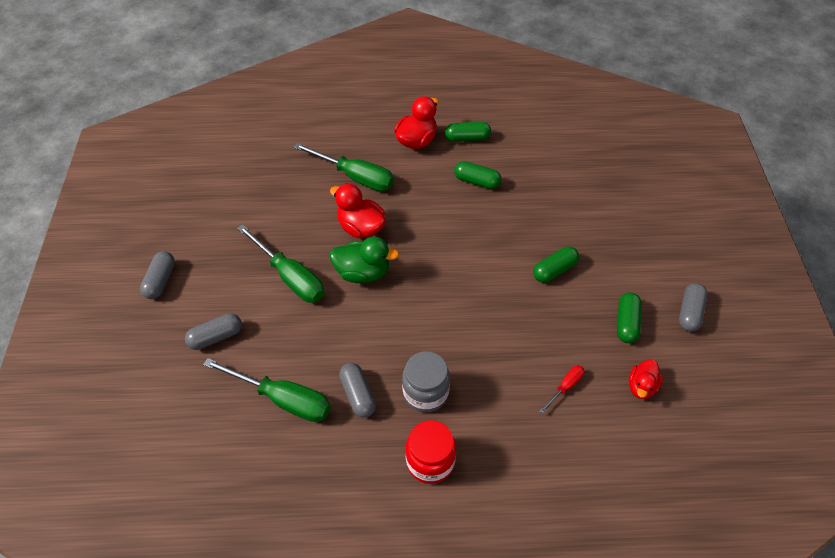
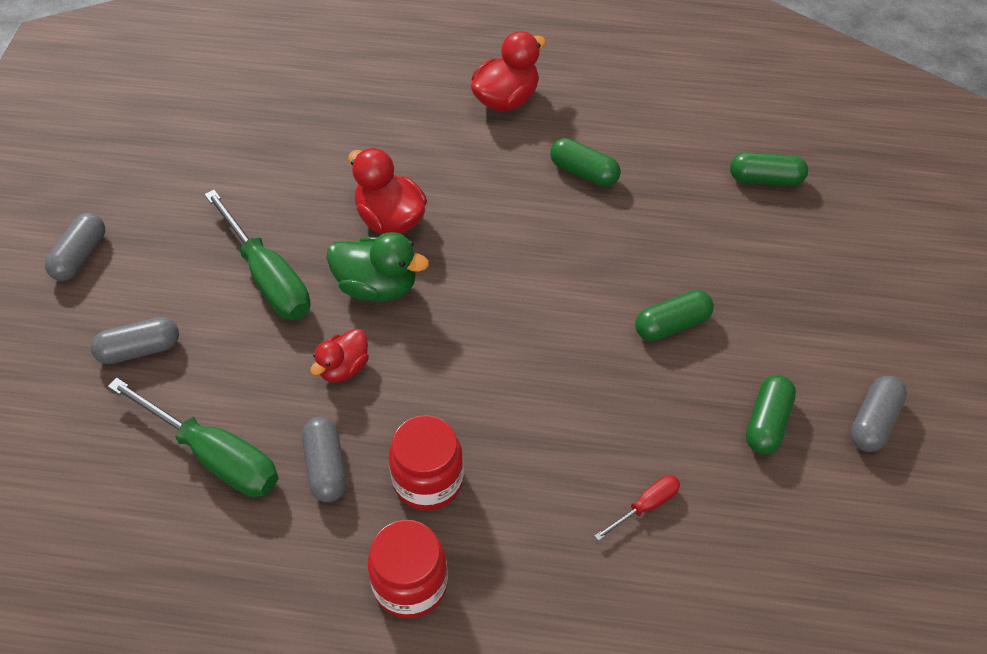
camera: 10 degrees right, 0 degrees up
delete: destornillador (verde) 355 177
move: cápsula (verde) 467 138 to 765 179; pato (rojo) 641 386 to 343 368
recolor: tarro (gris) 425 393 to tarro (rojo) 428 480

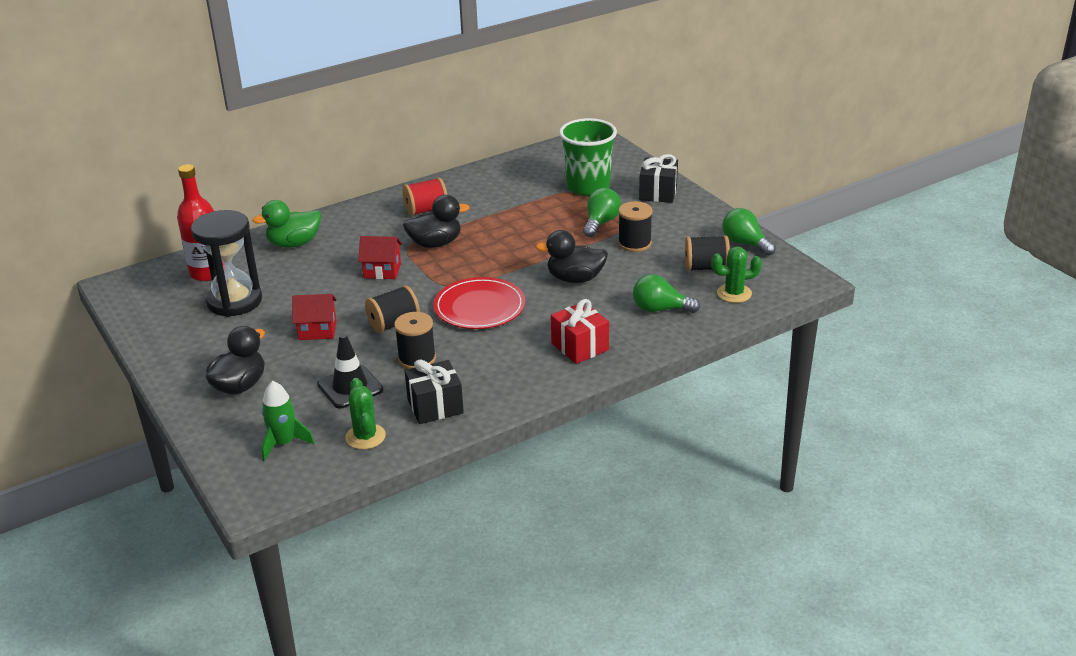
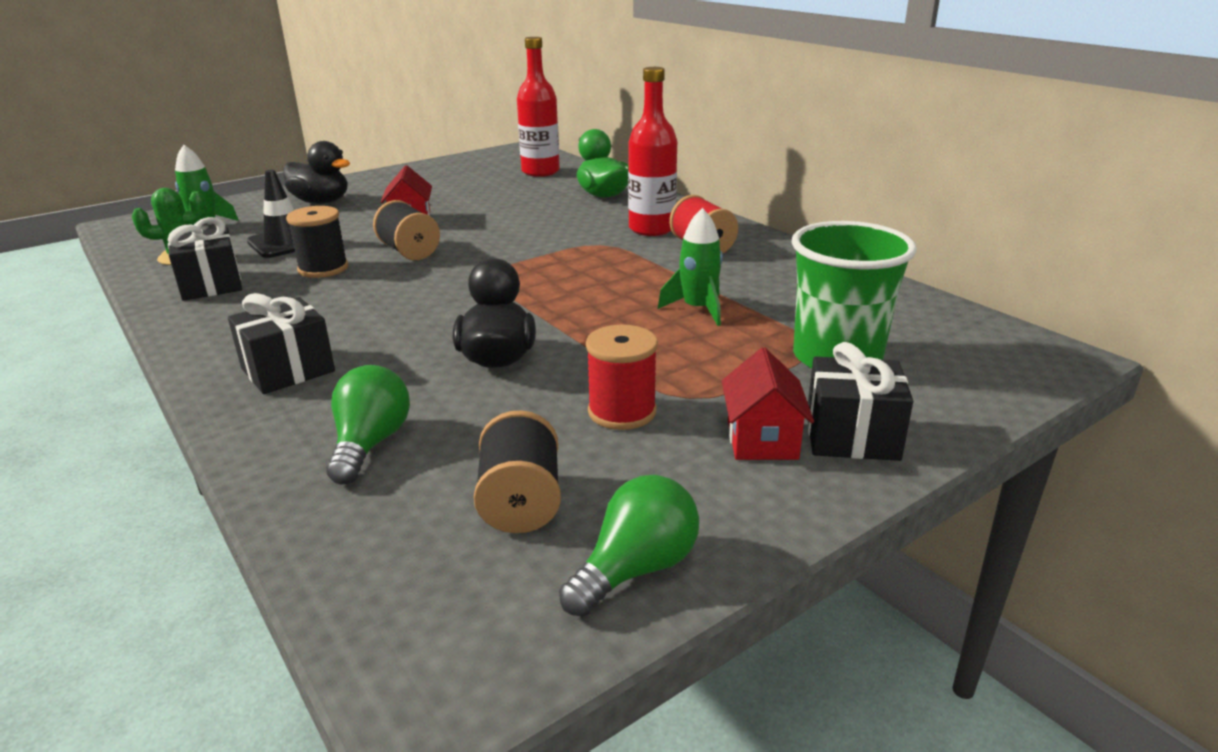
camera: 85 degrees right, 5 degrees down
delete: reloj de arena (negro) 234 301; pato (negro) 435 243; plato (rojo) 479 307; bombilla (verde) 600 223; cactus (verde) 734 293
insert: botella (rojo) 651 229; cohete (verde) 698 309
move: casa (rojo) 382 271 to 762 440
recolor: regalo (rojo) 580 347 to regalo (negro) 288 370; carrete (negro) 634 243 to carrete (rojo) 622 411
================================
## [What to work on]
With the images omitted, repeat all the data word for word.

## [Answer]
camera: 10 degrees right, 0 degrees up
delete: destornillador (verde) 355 177
move: cápsula (verde) 467 138 to 765 179; pato (rojo) 641 386 to 343 368
recolor: tarro (gris) 425 393 to tarro (rojo) 428 480

camera: 85 degrees right, 5 degrees down
delete: reloj de arena (negro) 234 301; pato (negro) 435 243; plato (rojo) 479 307; bombilla (verde) 600 223; cactus (verde) 734 293
insert: botella (rojo) 651 229; cohete (verde) 698 309
move: casa (rojo) 382 271 to 762 440
recolor: regalo (rojo) 580 347 to regalo (negro) 288 370; carrete (negro) 634 243 to carrete (rojo) 622 411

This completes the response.